- [TASK REQUIREMENTS]: Where an entry below contains an image, skip the image and reproduce the rest exactly.
Content starts
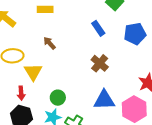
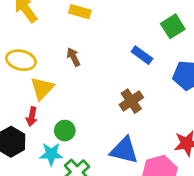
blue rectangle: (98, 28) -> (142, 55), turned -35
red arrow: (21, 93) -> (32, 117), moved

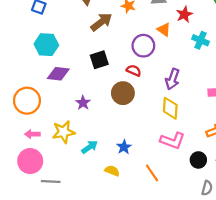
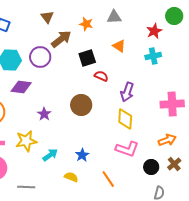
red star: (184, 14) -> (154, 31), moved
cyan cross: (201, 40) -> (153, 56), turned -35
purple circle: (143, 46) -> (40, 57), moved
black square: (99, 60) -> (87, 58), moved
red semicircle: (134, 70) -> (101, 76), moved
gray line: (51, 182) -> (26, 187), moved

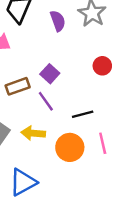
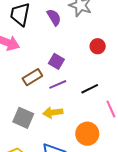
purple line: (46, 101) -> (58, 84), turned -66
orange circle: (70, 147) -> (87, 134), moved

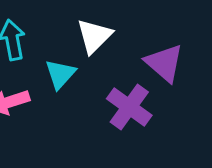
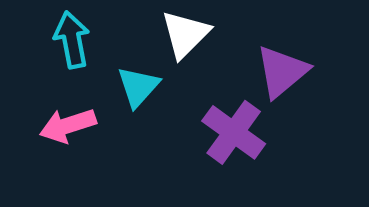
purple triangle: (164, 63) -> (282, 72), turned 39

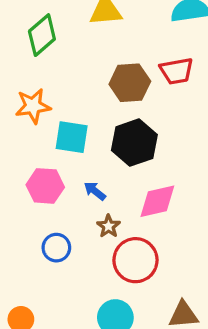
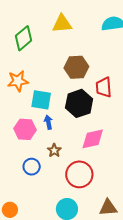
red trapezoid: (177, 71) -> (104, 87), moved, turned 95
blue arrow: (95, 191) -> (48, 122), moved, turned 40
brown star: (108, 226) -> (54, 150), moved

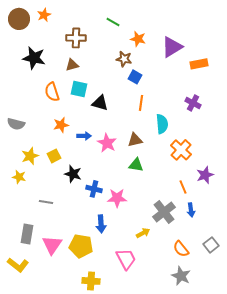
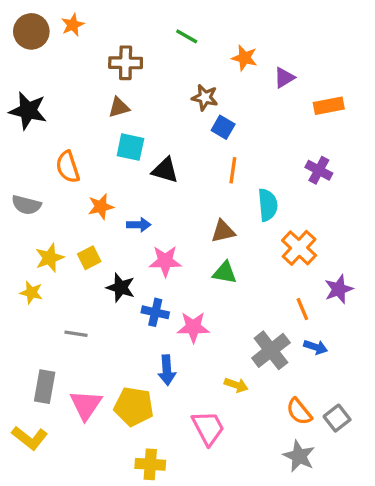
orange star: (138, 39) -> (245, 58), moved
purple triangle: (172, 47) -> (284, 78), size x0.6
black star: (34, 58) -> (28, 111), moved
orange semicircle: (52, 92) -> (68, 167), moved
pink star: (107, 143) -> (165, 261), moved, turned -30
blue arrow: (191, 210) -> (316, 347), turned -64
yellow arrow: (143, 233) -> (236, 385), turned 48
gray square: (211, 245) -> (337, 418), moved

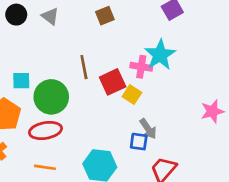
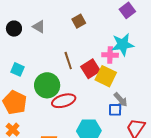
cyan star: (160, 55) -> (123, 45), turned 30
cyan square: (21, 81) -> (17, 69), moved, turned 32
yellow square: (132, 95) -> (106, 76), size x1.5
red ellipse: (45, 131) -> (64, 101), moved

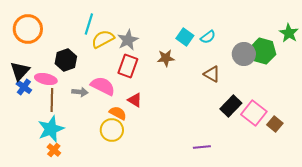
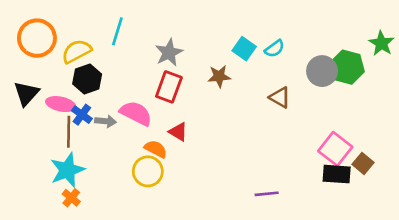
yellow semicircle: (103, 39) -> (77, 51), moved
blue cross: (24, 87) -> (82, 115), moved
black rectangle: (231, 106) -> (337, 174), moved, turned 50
Content ends
- [THE ANSWER]:
blue rectangle: (98, 28) -> (142, 55), turned -35
red arrow: (21, 93) -> (32, 117), moved

red star: (184, 14) -> (154, 31), moved
cyan cross: (201, 40) -> (153, 56), turned -35
purple circle: (143, 46) -> (40, 57), moved
black square: (99, 60) -> (87, 58), moved
red semicircle: (134, 70) -> (101, 76), moved
gray line: (51, 182) -> (26, 187), moved

purple line: (46, 101) -> (58, 84), turned -66
orange circle: (70, 147) -> (87, 134), moved

purple triangle: (164, 63) -> (282, 72), turned 39

red trapezoid: (177, 71) -> (104, 87), moved, turned 95
blue arrow: (95, 191) -> (48, 122), moved, turned 40
brown star: (108, 226) -> (54, 150), moved

orange star: (138, 39) -> (245, 58), moved
purple triangle: (172, 47) -> (284, 78), size x0.6
black star: (34, 58) -> (28, 111), moved
orange semicircle: (52, 92) -> (68, 167), moved
pink star: (107, 143) -> (165, 261), moved, turned -30
blue arrow: (191, 210) -> (316, 347), turned -64
yellow arrow: (143, 233) -> (236, 385), turned 48
gray square: (211, 245) -> (337, 418), moved

cyan star: (160, 55) -> (123, 45), turned 30
cyan square: (21, 81) -> (17, 69), moved, turned 32
yellow square: (132, 95) -> (106, 76), size x1.5
red ellipse: (45, 131) -> (64, 101), moved

yellow semicircle: (103, 39) -> (77, 51), moved
blue cross: (24, 87) -> (82, 115), moved
black rectangle: (231, 106) -> (337, 174), moved, turned 50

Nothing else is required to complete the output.